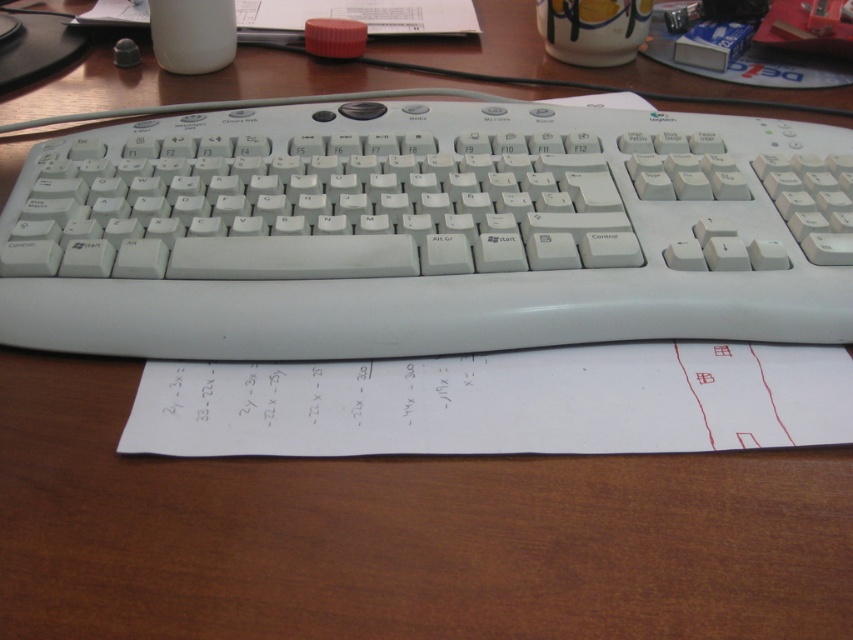
Question: In this image, where is white plastic keyboard at center located relative to white paper at lower center?

Choices:
 (A) left
 (B) right

Answer: (A)

Question: Is white plastic keyboard at center positioned in front of white paper at lower center?

Choices:
 (A) yes
 (B) no

Answer: (B)

Question: Which object is closer to the camera taking this photo?

Choices:
 (A) white paper at lower center
 (B) white plastic keyboard at center

Answer: (A)

Question: Is white plastic keyboard at center closer to the viewer compared to white paper at lower center?

Choices:
 (A) no
 (B) yes

Answer: (A)

Question: Which point is closer to the camera taking this photo?

Choices:
 (A) (54, 317)
 (B) (173, 385)

Answer: (B)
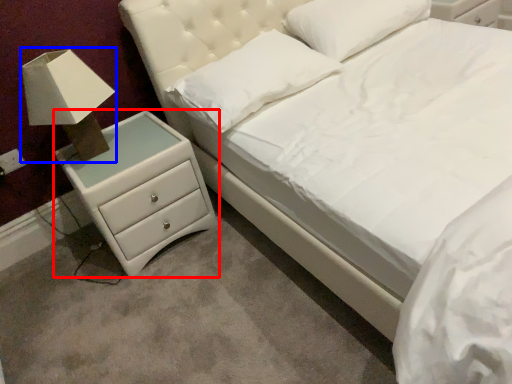
Question: Which point is closer to the camera, chest of drawers (highlighted by a red box) or table lamp (highlighted by a blue box)?

Choices:
 (A) chest of drawers
 (B) table lamp

Answer: (B)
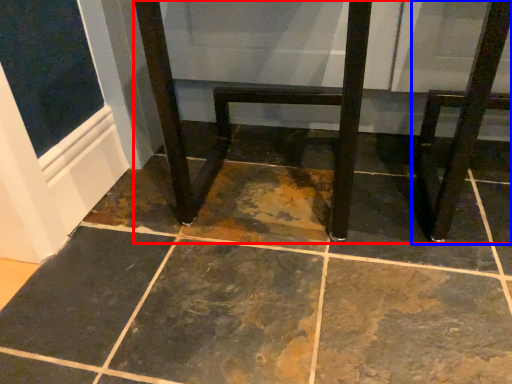
Question: Which point is further to the camera, furniture (highlighted by a red box) or step stool (highlighted by a blue box)?

Choices:
 (A) furniture
 (B) step stool

Answer: (A)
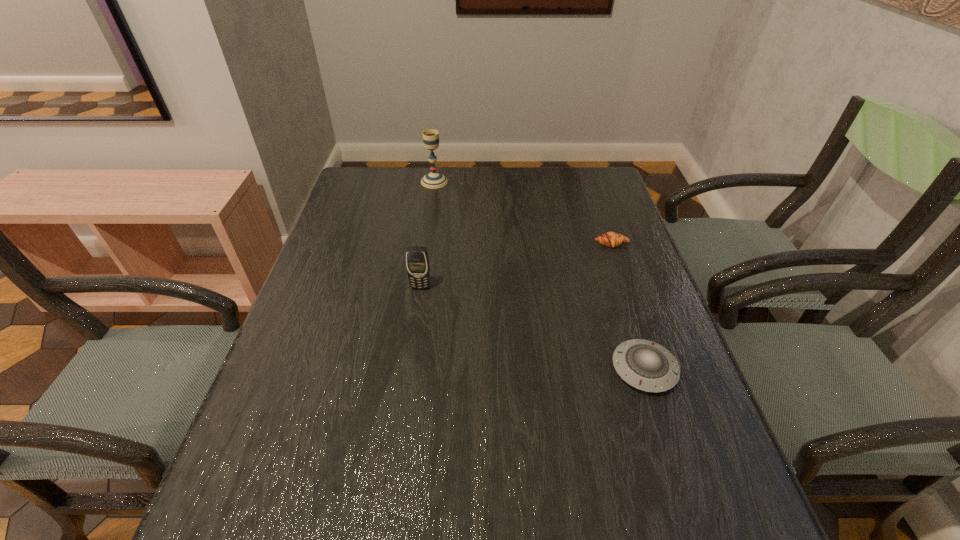
The image size is (960, 540). In order to click on the farthest object in this screenshot , I will do `click(433, 180)`.

Locate an element on the screen. Image resolution: width=960 pixels, height=540 pixels. chalice is located at coordinates (433, 180).

Identify the location of cellular telephone. The image size is (960, 540). (417, 263).

Find the location of a particular element. The image size is (960, 540). the second tallest object is located at coordinates (417, 263).

The width and height of the screenshot is (960, 540). What are the coordinates of `saucer` in the screenshot? It's located at (645, 365).

This screenshot has height=540, width=960. What are the coordinates of `pastry` in the screenshot? It's located at (610, 239).

Identify the location of vacant space located on the left of the chalice. (373, 181).

At what (x,y) coordinates should I click in order to perform the action: click on vacant space located 0.390m on the front face of the second tallest object. Please return your answer as a coordinate pair (x, y). The image size is (960, 540). Looking at the image, I should click on 399,438.

Where is `free space located on the left of the nearest object`? This screenshot has height=540, width=960. free space located on the left of the nearest object is located at coordinates (460, 369).

The image size is (960, 540). I want to click on vacant space positioned on the front-facing side of the pastry, so click(631, 302).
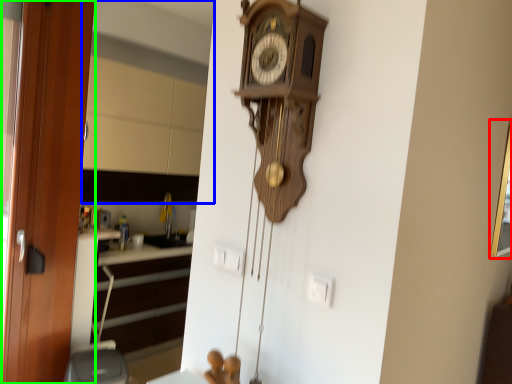
Question: Estimate the real-world distances between objects in this image. Which object is farther from picture frame (highlighted by a red box), mirror (highlighted by a blue box) or door (highlighted by a green box)?

Choices:
 (A) mirror
 (B) door

Answer: (A)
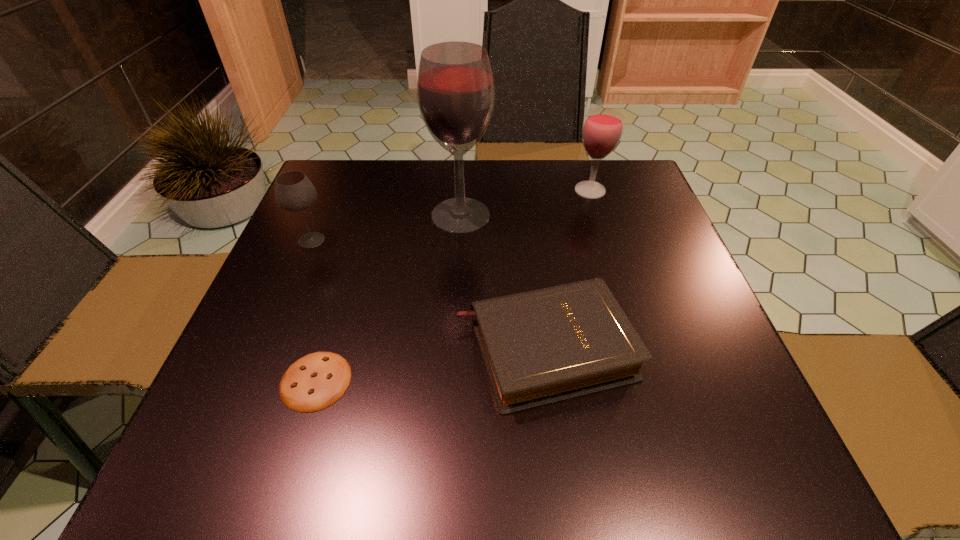
At what (x,y) coordinates should I click in order to perform the action: click on the tallest object. Please return your answer as a coordinate pair (x, y). The image size is (960, 540). Looking at the image, I should click on (455, 89).

This screenshot has width=960, height=540. In order to click on the second tallest object in this screenshot , I will do `click(602, 128)`.

Identify the location of the farther wineglass. (602, 128).

In order to click on the shorter wineglass in this screenshot , I will do `click(294, 192)`.

Identify the location of the left wineglass. This screenshot has width=960, height=540. (294, 192).

Image resolution: width=960 pixels, height=540 pixels. Find the location of `Bible`. Bible is located at coordinates 542,346.

This screenshot has height=540, width=960. Find the location of `the second object from left to right`. the second object from left to right is located at coordinates (317, 380).

At what (x,y) coordinates should I click in order to perform the action: click on cookie. Please return your answer as a coordinate pair (x, y). The width and height of the screenshot is (960, 540). Looking at the image, I should click on (317, 380).

The width and height of the screenshot is (960, 540). What are the coordinates of `vacant area situated on the front of the alcohol` in the screenshot? It's located at (456, 307).

You are a GUI agent. You are given a task and a screenshot of the screen. Output one action in this format:
    pyautogui.click(x=<x>, y=<y>)
    Task: Click on the free space located on the left of the fourth shortest object
    
    Given the screenshot: What is the action you would take?
    [x=438, y=190]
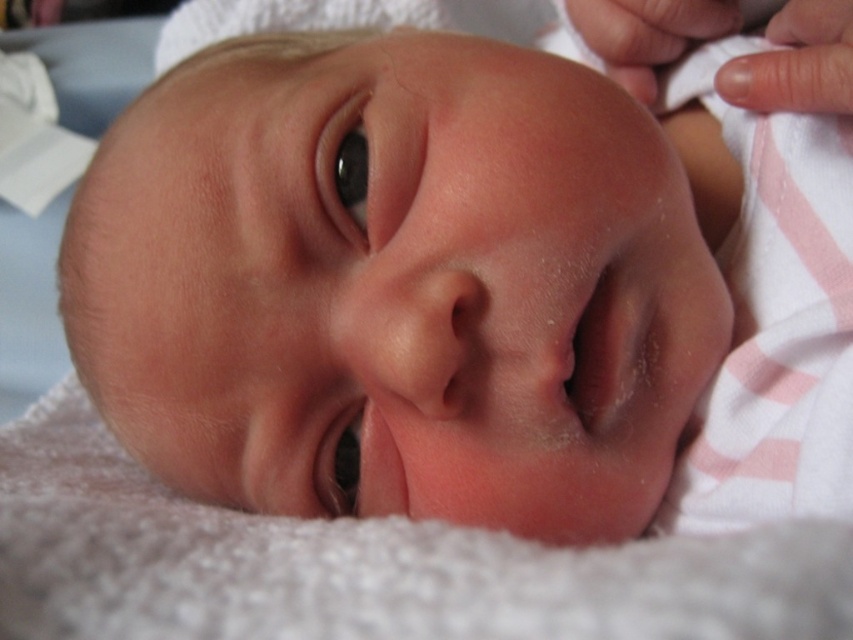
Consider the image. You are a photographer adjusting the focus on a camera lens. You want to capture both the black glossy eye at upper left and the black smooth eye at center in sharp detail. Which eye should you focus on first if you want the wider one to be in focus?

The black glossy eye at upper left has a greater width than the black smooth eye at center, so you should focus on the black glossy eye at upper left first to ensure its wider dimensions are captured sharply.

You are a photographer adjusting the focus on a camera. You need to ensure both the black glossy eye at upper left and the black smooth eye at center are in focus. Which eye should you adjust the focus for first, considering their vertical positions?

The black glossy eye at upper left has a greater height compared to the black smooth eye at center, so you should adjust the focus for the black glossy eye at upper left first as it is positioned higher vertically.

You are a pediatrician examining a baby. You notice two eyes on the baby, one is the black glossy eye at upper left and the other is the black smooth eye at center. Which eye appears larger?

The black glossy eye at upper left appears larger compared to the black smooth eye at center.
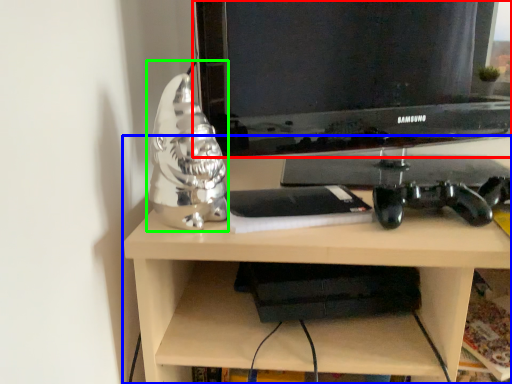
Question: Estimate the real-world distances between objects in this image. Which object is farther from television (highlighted by a red box), desk (highlighted by a blue box) or figurine (highlighted by a green box)?

Choices:
 (A) desk
 (B) figurine

Answer: (B)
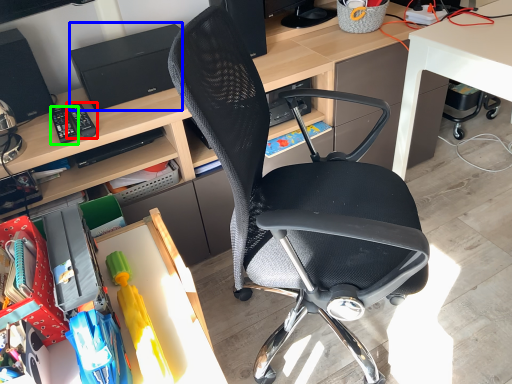
Question: Which is farther away from remote control (highlighted by a red box)? printer (highlighted by a blue box) or remote control (highlighted by a green box)?

Choices:
 (A) printer
 (B) remote control

Answer: (A)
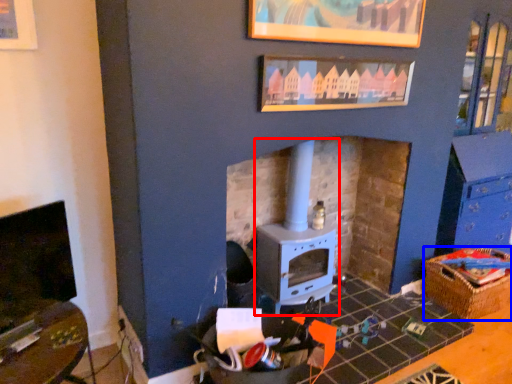
Question: Among these objects, which one is nearest to the camera, wood burning stove (highlighted by a red box) or crate (highlighted by a blue box)?

Choices:
 (A) wood burning stove
 (B) crate

Answer: (A)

### SHORT EXERCISE
Reproduce all of the data above word for word, leaving out the pictures.

### IN RESPONSE
Question: In this image, where is white plastic keyboard at center located relative to white paper at lower center?

Choices:
 (A) left
 (B) right

Answer: (A)

Question: Is white plastic keyboard at center positioned in front of white paper at lower center?

Choices:
 (A) yes
 (B) no

Answer: (B)

Question: Which object is closer to the camera taking this photo?

Choices:
 (A) white paper at lower center
 (B) white plastic keyboard at center

Answer: (A)

Question: Is white plastic keyboard at center closer to the viewer compared to white paper at lower center?

Choices:
 (A) no
 (B) yes

Answer: (A)

Question: Which point is closer to the camera taking this photo?

Choices:
 (A) (54, 317)
 (B) (173, 385)

Answer: (B)
Question: Which point is closer to the camera, chest of drawers (highlighted by a red box) or table lamp (highlighted by a blue box)?

Choices:
 (A) chest of drawers
 (B) table lamp

Answer: (B)
Question: Which point is further to the camera, furniture (highlighted by a red box) or step stool (highlighted by a blue box)?

Choices:
 (A) furniture
 (B) step stool

Answer: (A)
The image size is (960, 540). In order to click on the farthest object in this screenshot , I will do `click(433, 180)`.

Locate an element on the screen. Image resolution: width=960 pixels, height=540 pixels. chalice is located at coordinates (433, 180).

Identify the location of cellular telephone. The image size is (960, 540). (417, 263).

Find the location of a particular element. The image size is (960, 540). the second tallest object is located at coordinates (417, 263).

The width and height of the screenshot is (960, 540). What are the coordinates of `saucer` in the screenshot? It's located at (645, 365).

This screenshot has height=540, width=960. What are the coordinates of `pastry` in the screenshot? It's located at (610, 239).

Identify the location of vacant space located on the left of the chalice. (373, 181).

At what (x,y) coordinates should I click in order to perform the action: click on vacant space located 0.390m on the front face of the second tallest object. Please return your answer as a coordinate pair (x, y). The image size is (960, 540). Looking at the image, I should click on 399,438.

Where is `free space located on the left of the nearest object`? This screenshot has height=540, width=960. free space located on the left of the nearest object is located at coordinates (460, 369).

The image size is (960, 540). I want to click on vacant space positioned on the front-facing side of the pastry, so click(631, 302).
Question: Estimate the real-world distances between objects in this image. Which object is farther from picture frame (highlighted by a red box), mirror (highlighted by a blue box) or door (highlighted by a green box)?

Choices:
 (A) mirror
 (B) door

Answer: (A)
At what (x,y) coordinates should I click in order to perform the action: click on the tallest object. Please return your answer as a coordinate pair (x, y). The image size is (960, 540). Looking at the image, I should click on (455, 89).

This screenshot has width=960, height=540. In order to click on the second tallest object in this screenshot , I will do `click(602, 128)`.

Identify the location of the farther wineglass. (602, 128).

In order to click on the shorter wineglass in this screenshot , I will do `click(294, 192)`.

Identify the location of the left wineglass. This screenshot has width=960, height=540. (294, 192).

Image resolution: width=960 pixels, height=540 pixels. Find the location of `Bible`. Bible is located at coordinates 542,346.

This screenshot has height=540, width=960. Find the location of `the second object from left to right`. the second object from left to right is located at coordinates (317, 380).

At what (x,y) coordinates should I click in order to perform the action: click on cookie. Please return your answer as a coordinate pair (x, y). The width and height of the screenshot is (960, 540). Looking at the image, I should click on (317, 380).

The width and height of the screenshot is (960, 540). What are the coordinates of `vacant area situated on the front of the alcohol` in the screenshot? It's located at (456, 307).

You are a GUI agent. You are given a task and a screenshot of the screen. Output one action in this format:
    pyautogui.click(x=<x>, y=<y>)
    Task: Click on the free space located on the left of the fourth shortest object
    
    Given the screenshot: What is the action you would take?
    [x=438, y=190]
Consider the image. You are a photographer adjusting the focus on a camera lens. You want to capture both the black glossy eye at upper left and the black smooth eye at center in sharp detail. Which eye should you focus on first if you want the wider one to be in focus?

The black glossy eye at upper left has a greater width than the black smooth eye at center, so you should focus on the black glossy eye at upper left first to ensure its wider dimensions are captured sharply.

You are a photographer adjusting the focus on a camera. You need to ensure both the black glossy eye at upper left and the black smooth eye at center are in focus. Which eye should you adjust the focus for first, considering their vertical positions?

The black glossy eye at upper left has a greater height compared to the black smooth eye at center, so you should adjust the focus for the black glossy eye at upper left first as it is positioned higher vertically.

You are a pediatrician examining a baby. You notice two eyes on the baby, one is the black glossy eye at upper left and the other is the black smooth eye at center. Which eye appears larger?

The black glossy eye at upper left appears larger compared to the black smooth eye at center.
Question: Estimate the real-world distances between objects in this image. Which object is farther from television (highlighted by a red box), desk (highlighted by a blue box) or figurine (highlighted by a green box)?

Choices:
 (A) desk
 (B) figurine

Answer: (B)
Question: Which is farther away from remote control (highlighted by a red box)? printer (highlighted by a blue box) or remote control (highlighted by a green box)?

Choices:
 (A) printer
 (B) remote control

Answer: (A)
Question: Among these objects, which one is nearest to the camera, wood burning stove (highlighted by a red box) or crate (highlighted by a blue box)?

Choices:
 (A) wood burning stove
 (B) crate

Answer: (A)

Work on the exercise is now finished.